::: Input data

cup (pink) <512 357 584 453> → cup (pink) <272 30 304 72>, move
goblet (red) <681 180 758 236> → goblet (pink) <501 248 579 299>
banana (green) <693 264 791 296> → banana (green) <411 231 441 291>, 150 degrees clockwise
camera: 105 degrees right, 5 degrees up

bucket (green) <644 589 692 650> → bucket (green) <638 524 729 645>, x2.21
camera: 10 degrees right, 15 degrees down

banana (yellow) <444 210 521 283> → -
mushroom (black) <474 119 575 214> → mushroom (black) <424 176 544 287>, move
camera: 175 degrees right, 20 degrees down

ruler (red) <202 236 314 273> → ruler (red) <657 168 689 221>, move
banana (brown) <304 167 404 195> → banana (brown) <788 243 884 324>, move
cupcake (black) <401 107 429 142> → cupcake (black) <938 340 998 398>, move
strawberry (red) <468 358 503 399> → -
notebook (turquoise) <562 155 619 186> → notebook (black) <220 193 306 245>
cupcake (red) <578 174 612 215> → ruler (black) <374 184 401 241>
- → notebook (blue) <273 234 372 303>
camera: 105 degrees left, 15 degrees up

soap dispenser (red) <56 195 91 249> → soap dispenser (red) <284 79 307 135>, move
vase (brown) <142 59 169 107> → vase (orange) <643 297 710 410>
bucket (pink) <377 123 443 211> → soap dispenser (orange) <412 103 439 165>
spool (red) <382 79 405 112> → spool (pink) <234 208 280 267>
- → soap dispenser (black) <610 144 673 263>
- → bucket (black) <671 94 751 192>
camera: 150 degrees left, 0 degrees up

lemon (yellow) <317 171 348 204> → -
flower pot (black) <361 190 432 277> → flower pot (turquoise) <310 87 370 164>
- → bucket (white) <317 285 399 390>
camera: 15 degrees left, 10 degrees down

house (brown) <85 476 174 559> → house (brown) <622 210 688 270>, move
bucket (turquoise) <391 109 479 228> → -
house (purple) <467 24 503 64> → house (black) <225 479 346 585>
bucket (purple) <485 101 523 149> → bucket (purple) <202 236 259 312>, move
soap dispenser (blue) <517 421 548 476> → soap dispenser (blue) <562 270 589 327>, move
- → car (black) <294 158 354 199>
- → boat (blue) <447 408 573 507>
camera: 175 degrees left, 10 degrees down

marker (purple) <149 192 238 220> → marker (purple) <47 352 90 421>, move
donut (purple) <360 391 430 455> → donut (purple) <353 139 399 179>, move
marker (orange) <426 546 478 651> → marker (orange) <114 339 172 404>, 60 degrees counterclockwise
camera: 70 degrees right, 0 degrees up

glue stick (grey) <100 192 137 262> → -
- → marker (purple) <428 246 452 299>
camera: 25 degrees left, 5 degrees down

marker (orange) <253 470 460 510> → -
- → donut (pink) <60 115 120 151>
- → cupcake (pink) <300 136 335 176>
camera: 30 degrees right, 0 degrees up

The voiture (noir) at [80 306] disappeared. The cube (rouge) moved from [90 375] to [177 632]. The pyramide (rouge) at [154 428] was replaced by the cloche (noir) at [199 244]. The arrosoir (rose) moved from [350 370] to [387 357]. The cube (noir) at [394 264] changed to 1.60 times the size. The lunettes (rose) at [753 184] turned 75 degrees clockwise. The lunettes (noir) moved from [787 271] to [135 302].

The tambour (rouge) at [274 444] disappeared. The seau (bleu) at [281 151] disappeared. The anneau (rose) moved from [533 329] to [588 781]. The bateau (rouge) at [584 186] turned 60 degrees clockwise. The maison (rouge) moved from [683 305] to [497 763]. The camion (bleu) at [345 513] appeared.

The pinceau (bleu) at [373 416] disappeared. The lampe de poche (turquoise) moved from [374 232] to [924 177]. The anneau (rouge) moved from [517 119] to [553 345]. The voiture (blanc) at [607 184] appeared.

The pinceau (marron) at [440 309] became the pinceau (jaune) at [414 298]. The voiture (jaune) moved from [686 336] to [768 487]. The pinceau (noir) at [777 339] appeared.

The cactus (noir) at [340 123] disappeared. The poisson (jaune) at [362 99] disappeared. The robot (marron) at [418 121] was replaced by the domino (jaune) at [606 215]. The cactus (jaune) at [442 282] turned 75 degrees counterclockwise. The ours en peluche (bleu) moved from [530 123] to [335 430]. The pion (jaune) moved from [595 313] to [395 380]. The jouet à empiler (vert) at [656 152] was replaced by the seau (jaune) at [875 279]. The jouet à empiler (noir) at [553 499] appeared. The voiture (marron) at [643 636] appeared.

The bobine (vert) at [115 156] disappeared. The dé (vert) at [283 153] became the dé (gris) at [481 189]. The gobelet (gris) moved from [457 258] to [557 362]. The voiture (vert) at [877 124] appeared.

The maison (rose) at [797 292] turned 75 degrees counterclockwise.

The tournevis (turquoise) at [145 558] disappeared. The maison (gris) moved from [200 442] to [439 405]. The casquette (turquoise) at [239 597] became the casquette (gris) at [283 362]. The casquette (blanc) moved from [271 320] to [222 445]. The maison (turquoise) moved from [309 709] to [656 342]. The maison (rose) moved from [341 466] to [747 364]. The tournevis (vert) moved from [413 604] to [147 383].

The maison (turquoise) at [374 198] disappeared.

::::::

_Task objective_.
Quote the data above in full, changing nothing.

_Your response_.
cup (pink) <512 357 584 453> → cup (pink) <272 30 304 72>, move
goblet (red) <681 180 758 236> → goblet (pink) <501 248 579 299>
banana (green) <693 264 791 296> → banana (green) <411 231 441 291>, 150 degrees clockwise
camera: 105 degrees right, 5 degrees up

bucket (green) <644 589 692 650> → bucket (green) <638 524 729 645>, x2.21
camera: 10 degrees right, 15 degrees down

banana (yellow) <444 210 521 283> → -
mushroom (black) <474 119 575 214> → mushroom (black) <424 176 544 287>, move
camera: 175 degrees right, 20 degrees down

ruler (red) <202 236 314 273> → ruler (red) <657 168 689 221>, move
banana (brown) <304 167 404 195> → banana (brown) <788 243 884 324>, move
cupcake (black) <401 107 429 142> → cupcake (black) <938 340 998 398>, move
strawberry (red) <468 358 503 399> → -
notebook (turquoise) <562 155 619 186> → notebook (black) <220 193 306 245>
cupcake (red) <578 174 612 215> → ruler (black) <374 184 401 241>
- → notebook (blue) <273 234 372 303>
camera: 105 degrees left, 15 degrees up

soap dispenser (red) <56 195 91 249> → soap dispenser (red) <284 79 307 135>, move
vase (brown) <142 59 169 107> → vase (orange) <643 297 710 410>
bucket (pink) <377 123 443 211> → soap dispenser (orange) <412 103 439 165>
spool (red) <382 79 405 112> → spool (pink) <234 208 280 267>
- → soap dispenser (black) <610 144 673 263>
- → bucket (black) <671 94 751 192>
camera: 150 degrees left, 0 degrees up

lemon (yellow) <317 171 348 204> → -
flower pot (black) <361 190 432 277> → flower pot (turquoise) <310 87 370 164>
- → bucket (white) <317 285 399 390>
camera: 15 degrees left, 10 degrees down

house (brown) <85 476 174 559> → house (brown) <622 210 688 270>, move
bucket (turquoise) <391 109 479 228> → -
house (purple) <467 24 503 64> → house (black) <225 479 346 585>
bucket (purple) <485 101 523 149> → bucket (purple) <202 236 259 312>, move
soap dispenser (blue) <517 421 548 476> → soap dispenser (blue) <562 270 589 327>, move
- → car (black) <294 158 354 199>
- → boat (blue) <447 408 573 507>
camera: 175 degrees left, 10 degrees down

marker (purple) <149 192 238 220> → marker (purple) <47 352 90 421>, move
donut (purple) <360 391 430 455> → donut (purple) <353 139 399 179>, move
marker (orange) <426 546 478 651> → marker (orange) <114 339 172 404>, 60 degrees counterclockwise
camera: 70 degrees right, 0 degrees up

glue stick (grey) <100 192 137 262> → -
- → marker (purple) <428 246 452 299>
camera: 25 degrees left, 5 degrees down

marker (orange) <253 470 460 510> → -
- → donut (pink) <60 115 120 151>
- → cupcake (pink) <300 136 335 176>
camera: 30 degrees right, 0 degrees up

The voiture (noir) at [80 306] disappeared. The cube (rouge) moved from [90 375] to [177 632]. The pyramide (rouge) at [154 428] was replaced by the cloche (noir) at [199 244]. The arrosoir (rose) moved from [350 370] to [387 357]. The cube (noir) at [394 264] changed to 1.60 times the size. The lunettes (rose) at [753 184] turned 75 degrees clockwise. The lunettes (noir) moved from [787 271] to [135 302].

The tambour (rouge) at [274 444] disappeared. The seau (bleu) at [281 151] disappeared. The anneau (rose) moved from [533 329] to [588 781]. The bateau (rouge) at [584 186] turned 60 degrees clockwise. The maison (rouge) moved from [683 305] to [497 763]. The camion (bleu) at [345 513] appeared.

The pinceau (bleu) at [373 416] disappeared. The lampe de poche (turquoise) moved from [374 232] to [924 177]. The anneau (rouge) moved from [517 119] to [553 345]. The voiture (blanc) at [607 184] appeared.

The pinceau (marron) at [440 309] became the pinceau (jaune) at [414 298]. The voiture (jaune) moved from [686 336] to [768 487]. The pinceau (noir) at [777 339] appeared.

The cactus (noir) at [340 123] disappeared. The poisson (jaune) at [362 99] disappeared. The robot (marron) at [418 121] was replaced by the domino (jaune) at [606 215]. The cactus (jaune) at [442 282] turned 75 degrees counterclockwise. The ours en peluche (bleu) moved from [530 123] to [335 430]. The pion (jaune) moved from [595 313] to [395 380]. The jouet à empiler (vert) at [656 152] was replaced by the seau (jaune) at [875 279]. The jouet à empiler (noir) at [553 499] appeared. The voiture (marron) at [643 636] appeared.

The bobine (vert) at [115 156] disappeared. The dé (vert) at [283 153] became the dé (gris) at [481 189]. The gobelet (gris) moved from [457 258] to [557 362]. The voiture (vert) at [877 124] appeared.

The maison (rose) at [797 292] turned 75 degrees counterclockwise.

The tournevis (turquoise) at [145 558] disappeared. The maison (gris) moved from [200 442] to [439 405]. The casquette (turquoise) at [239 597] became the casquette (gris) at [283 362]. The casquette (blanc) moved from [271 320] to [222 445]. The maison (turquoise) moved from [309 709] to [656 342]. The maison (rose) moved from [341 466] to [747 364]. The tournevis (vert) moved from [413 604] to [147 383].

The maison (turquoise) at [374 198] disappeared.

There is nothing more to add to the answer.